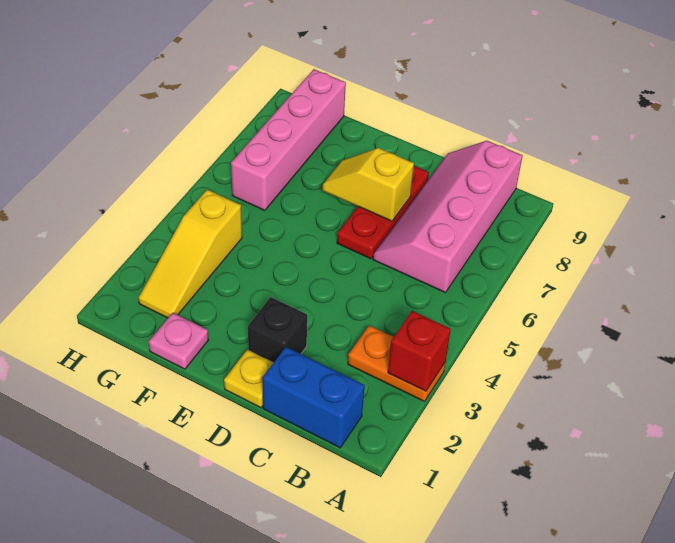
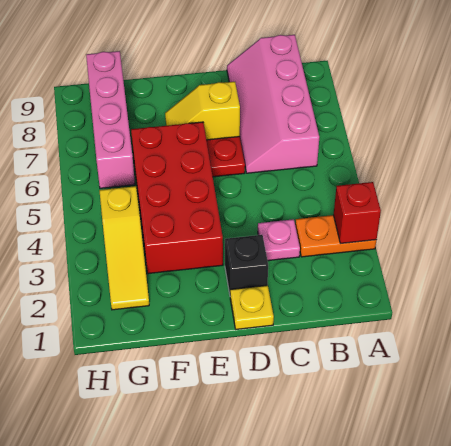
blue brick B1:C1 level 1 -> none
none -> red brick E3:F6 level 1
pink plate F1 level 1 -> pink plate C3 level 1

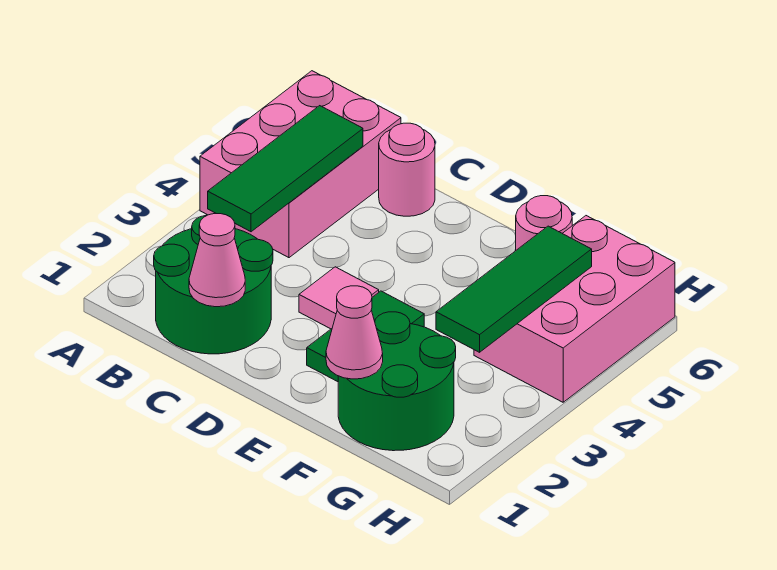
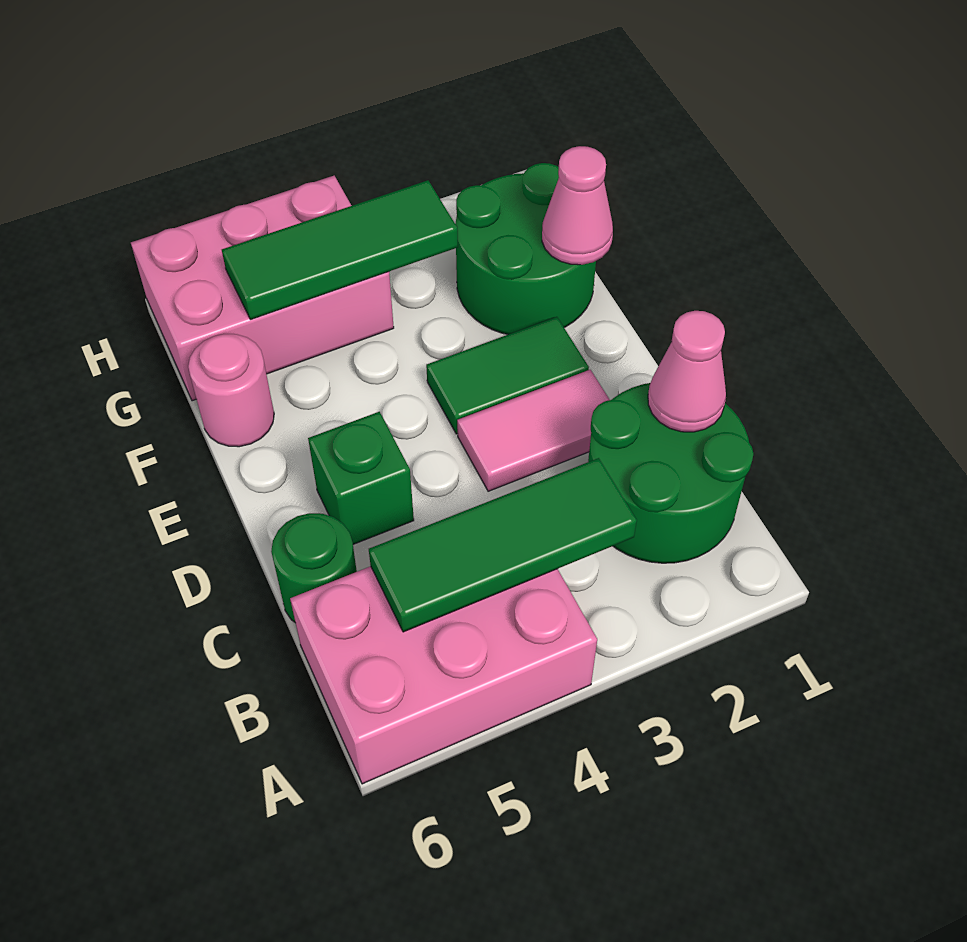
pink round brick C6 level 1 -> green round brick C6 level 1
pink tile D3 level 1 -> pink tile D2:D3 level 1
none -> green brick D5 level 1

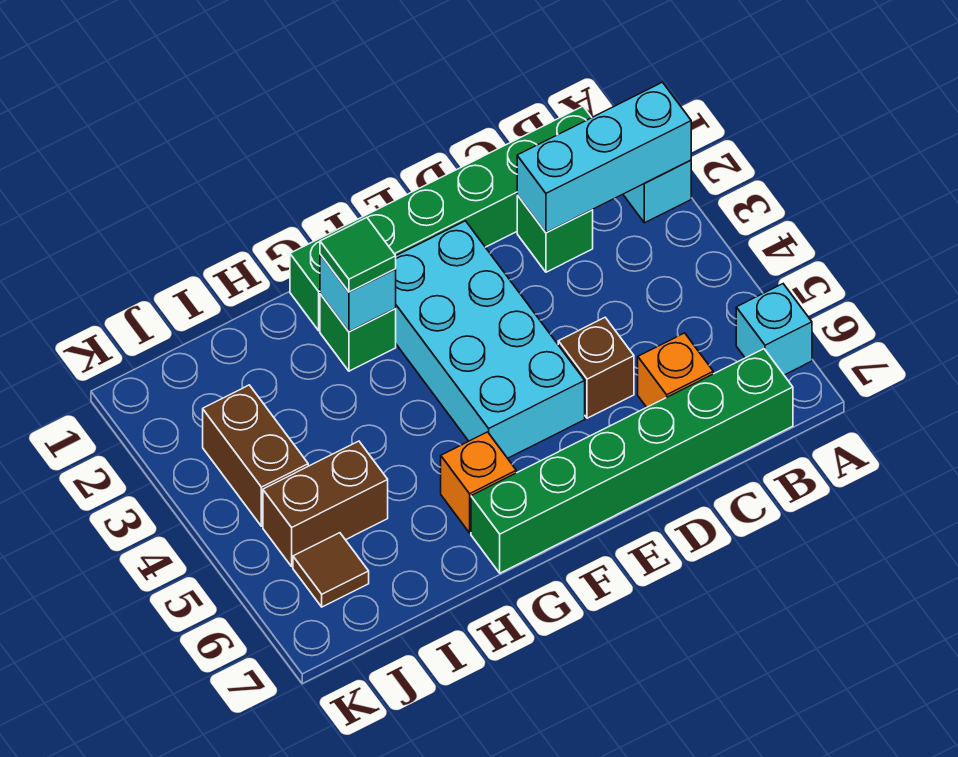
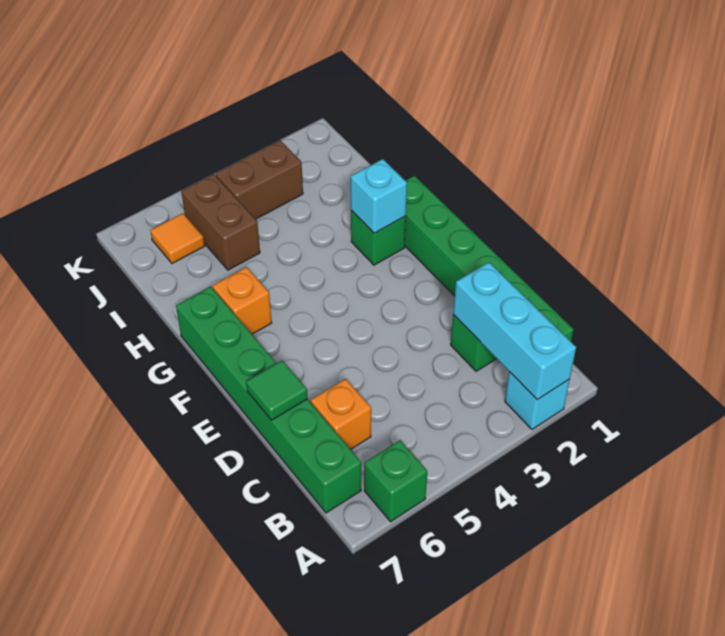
cyan brick A6 level 1 -> green brick A6 level 1
brown brick D5 level 1 -> none
cyan brick E2:F5 level 1 -> none
green tile G2 level 3 -> green tile D7 level 2
brown tile J6 level 1 -> orange tile J6 level 1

● EXERCISE BRIEF
Report the number of lines in the listing above that include the word "cyan", and nothing else.

● RESPONSE FOR THIS EXERCISE
2